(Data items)
————

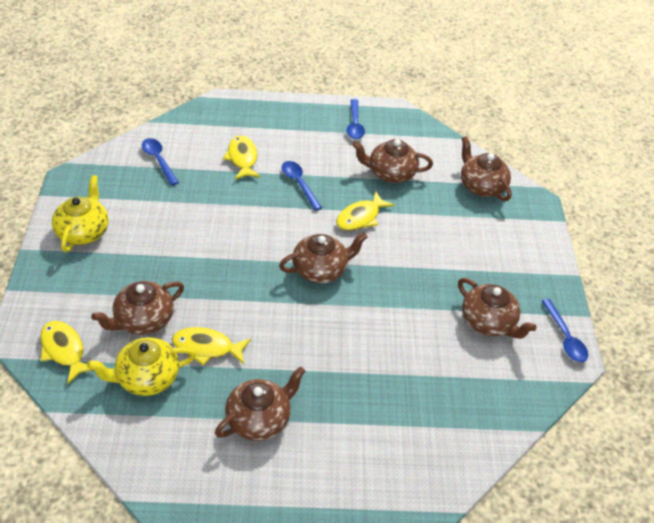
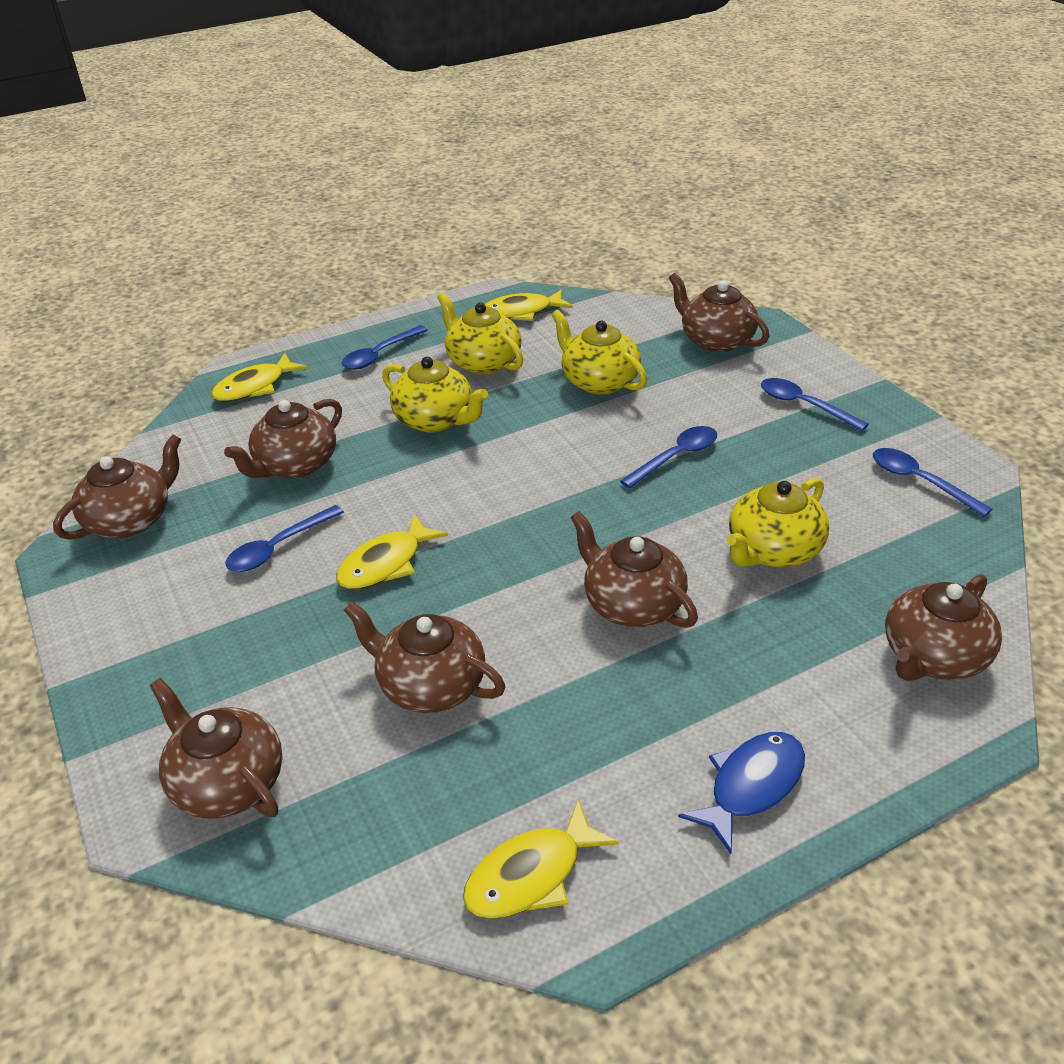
blue fish: none = 0 -> [678,732,805,854] = 1
blue spoon: [142,138,179,186] [282,161,322,211] [346,99,365,139] [541,299,588,362] = 4 -> [225,505,344,572] [341,325,428,370] [620,426,717,488] [761,378,869,431] [873,448,993,517] = 5
brown teapot: [91,281,184,335] [215,366,305,441] [279,232,368,283] [352,139,433,183] [458,278,537,339] [461,136,512,201] = 6 -> [53,434,182,540] [150,678,283,819] [224,399,342,478] [343,601,505,713] [570,511,698,628] [669,273,769,352] [885,574,1002,681] = 7
yellow teapot: [52,175,109,252] [87,337,196,396] = 2 -> [382,357,488,432] [437,293,523,374] [552,310,647,395] [726,478,829,567] = 4

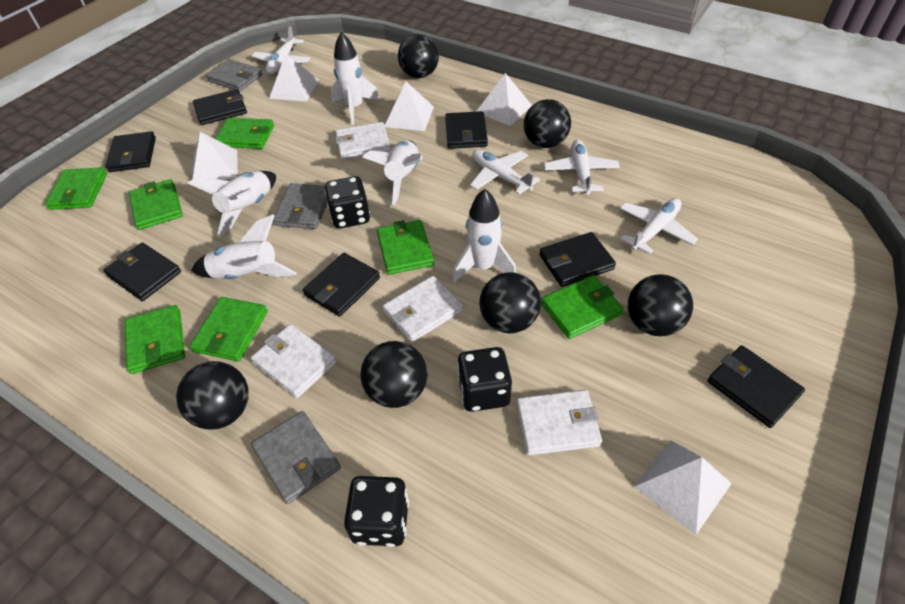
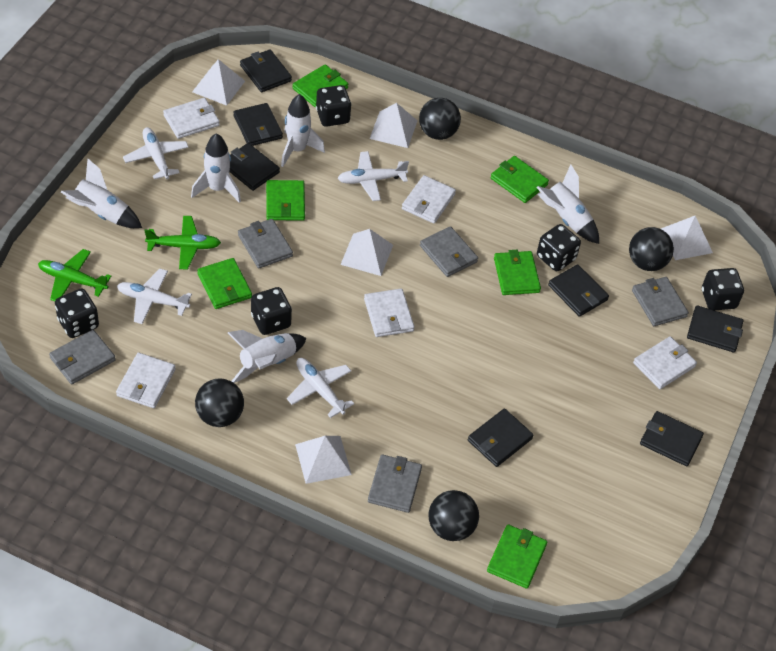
black ball: [176,361,249,429] [360,341,427,408] [398,34,439,78] [480,272,541,334] [524,99,571,148] [628,274,693,336] = 6 -> [195,378,244,427] [419,98,461,140] [429,490,479,541] [629,227,674,271] = 4
black dice: [325,176,370,229] [344,476,409,547] [457,347,512,412] = 3 -> [55,288,99,338] [251,287,292,335] [316,85,351,127] [537,224,581,271] [702,268,744,310] = 5
green plane: none = 0 -> [38,249,111,301] [145,216,221,269] = 2
green wallet: [45,167,107,210] [125,305,185,374] [129,179,183,230] [190,297,268,361] [215,118,274,149] [377,220,434,275] [541,275,624,339] = 7 -> [197,258,252,309] [266,180,305,221] [292,64,348,108] [487,524,547,589] [491,156,549,203] [494,250,541,295] = 6
grey wallet: [206,59,262,92] [251,411,341,504] [273,183,328,229] = 3 -> [49,330,116,385] [238,219,293,269] [368,454,422,513] [420,226,478,277] [632,277,689,326] = 5
white wallet: [251,324,337,398] [335,122,390,159] [382,276,463,342] [516,390,602,455] = 4 -> [116,353,176,408] [163,98,220,139] [364,289,415,337] [402,175,456,224] [633,336,697,389] = 5

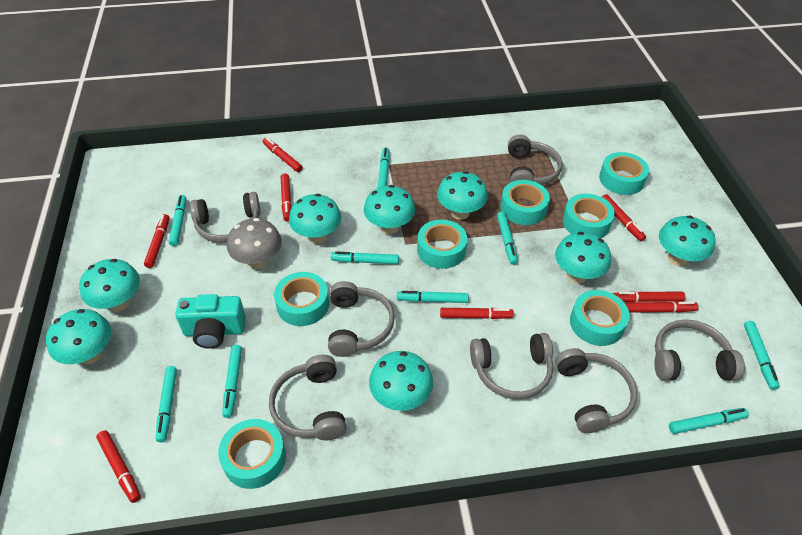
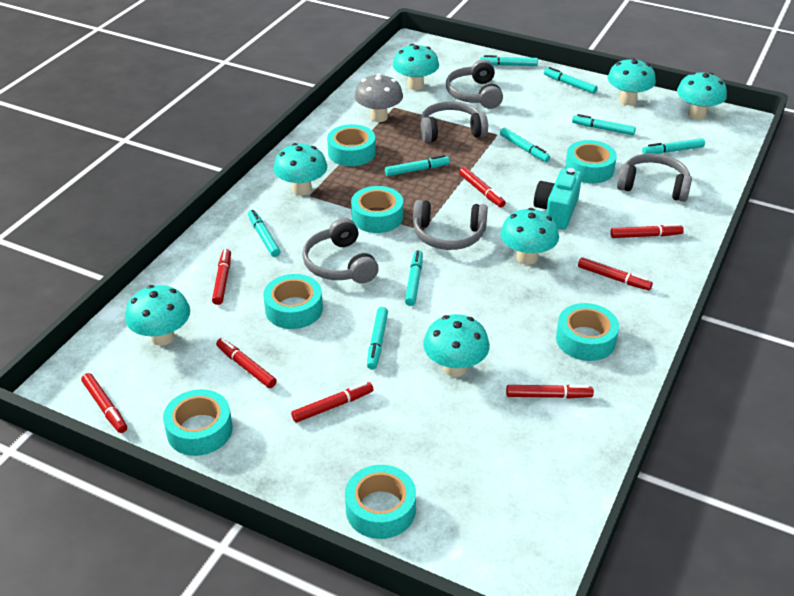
grey headphones: [190,192,261,243] [269,355,347,440] [328,281,395,357] [470,333,553,399] [508,135,562,185] [555,348,637,433] [654,319,745,381] = 7 -> [302,218,379,283] [413,200,488,250] [421,101,488,142] [446,59,503,109] [617,153,692,202] = 5
turquoise mushroom: [46,309,112,364] [79,259,140,312] [289,194,341,243] [364,185,415,234] [369,351,433,411] [437,171,488,220] [555,232,611,283] [659,216,716,266] = 8 -> [125,285,190,346] [274,143,327,196] [393,44,439,90] [423,314,490,377] [500,208,559,265] [607,58,656,105] [677,72,727,119] = 7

————

▶ _Work request_
Only the text of the records above is to be reproduced, exactly as given; the pictures are dropped.

▶ _Result of this exercise_
blue fish: none = 0 -> [678,732,805,854] = 1
blue spoon: [142,138,179,186] [282,161,322,211] [346,99,365,139] [541,299,588,362] = 4 -> [225,505,344,572] [341,325,428,370] [620,426,717,488] [761,378,869,431] [873,448,993,517] = 5
brown teapot: [91,281,184,335] [215,366,305,441] [279,232,368,283] [352,139,433,183] [458,278,537,339] [461,136,512,201] = 6 -> [53,434,182,540] [150,678,283,819] [224,399,342,478] [343,601,505,713] [570,511,698,628] [669,273,769,352] [885,574,1002,681] = 7
yellow teapot: [52,175,109,252] [87,337,196,396] = 2 -> [382,357,488,432] [437,293,523,374] [552,310,647,395] [726,478,829,567] = 4

black ball: [176,361,249,429] [360,341,427,408] [398,34,439,78] [480,272,541,334] [524,99,571,148] [628,274,693,336] = 6 -> [195,378,244,427] [419,98,461,140] [429,490,479,541] [629,227,674,271] = 4
black dice: [325,176,370,229] [344,476,409,547] [457,347,512,412] = 3 -> [55,288,99,338] [251,287,292,335] [316,85,351,127] [537,224,581,271] [702,268,744,310] = 5
green plane: none = 0 -> [38,249,111,301] [145,216,221,269] = 2
green wallet: [45,167,107,210] [125,305,185,374] [129,179,183,230] [190,297,268,361] [215,118,274,149] [377,220,434,275] [541,275,624,339] = 7 -> [197,258,252,309] [266,180,305,221] [292,64,348,108] [487,524,547,589] [491,156,549,203] [494,250,541,295] = 6
grey wallet: [206,59,262,92] [251,411,341,504] [273,183,328,229] = 3 -> [49,330,116,385] [238,219,293,269] [368,454,422,513] [420,226,478,277] [632,277,689,326] = 5
white wallet: [251,324,337,398] [335,122,390,159] [382,276,463,342] [516,390,602,455] = 4 -> [116,353,176,408] [163,98,220,139] [364,289,415,337] [402,175,456,224] [633,336,697,389] = 5

grey headphones: [190,192,261,243] [269,355,347,440] [328,281,395,357] [470,333,553,399] [508,135,562,185] [555,348,637,433] [654,319,745,381] = 7 -> [302,218,379,283] [413,200,488,250] [421,101,488,142] [446,59,503,109] [617,153,692,202] = 5
turquoise mushroom: [46,309,112,364] [79,259,140,312] [289,194,341,243] [364,185,415,234] [369,351,433,411] [437,171,488,220] [555,232,611,283] [659,216,716,266] = 8 -> [125,285,190,346] [274,143,327,196] [393,44,439,90] [423,314,490,377] [500,208,559,265] [607,58,656,105] [677,72,727,119] = 7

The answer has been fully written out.